TASK DETAILS
Copy the records from the line containing "The image size is (960, 540). In the" through the line containing "Locate an element on the screen. The", substituting "smallest object" for every "shortest object" and leaving all else unchanged.

**** INPUT DATA

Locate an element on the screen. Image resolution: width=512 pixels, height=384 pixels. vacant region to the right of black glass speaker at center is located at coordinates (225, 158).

********
**** INPUT DATA

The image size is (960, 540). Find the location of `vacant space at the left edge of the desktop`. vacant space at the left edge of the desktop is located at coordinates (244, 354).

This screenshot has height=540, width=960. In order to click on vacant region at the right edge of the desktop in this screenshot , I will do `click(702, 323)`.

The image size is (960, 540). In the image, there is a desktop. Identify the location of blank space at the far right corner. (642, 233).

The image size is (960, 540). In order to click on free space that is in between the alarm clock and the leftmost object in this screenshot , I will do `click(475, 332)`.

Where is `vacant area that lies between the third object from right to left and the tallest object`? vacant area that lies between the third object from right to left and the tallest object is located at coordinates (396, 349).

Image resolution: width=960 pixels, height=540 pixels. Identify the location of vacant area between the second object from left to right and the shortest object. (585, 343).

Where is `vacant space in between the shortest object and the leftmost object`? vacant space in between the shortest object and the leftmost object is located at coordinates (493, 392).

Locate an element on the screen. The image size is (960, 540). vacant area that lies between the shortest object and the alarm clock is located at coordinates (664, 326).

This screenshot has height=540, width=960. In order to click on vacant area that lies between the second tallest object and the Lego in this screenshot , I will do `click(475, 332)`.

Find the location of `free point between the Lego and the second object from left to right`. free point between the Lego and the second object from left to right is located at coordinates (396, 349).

********

FULL ANSWER
The image size is (960, 540). In the image, there is a desktop. Identify the location of blank space at the far right corner. (642, 233).

The image size is (960, 540). In order to click on free space that is in between the alarm clock and the leftmost object in this screenshot , I will do `click(475, 332)`.

Where is `vacant area that lies between the third object from right to left and the tallest object`? vacant area that lies between the third object from right to left and the tallest object is located at coordinates (396, 349).

Image resolution: width=960 pixels, height=540 pixels. Identify the location of vacant area between the second object from left to right and the smallest object. (585, 343).

Where is `vacant space in between the smallest object and the leftmost object`? vacant space in between the smallest object and the leftmost object is located at coordinates (493, 392).

Locate an element on the screen. The image size is (960, 540). vacant area that lies between the smallest object and the alarm clock is located at coordinates (664, 326).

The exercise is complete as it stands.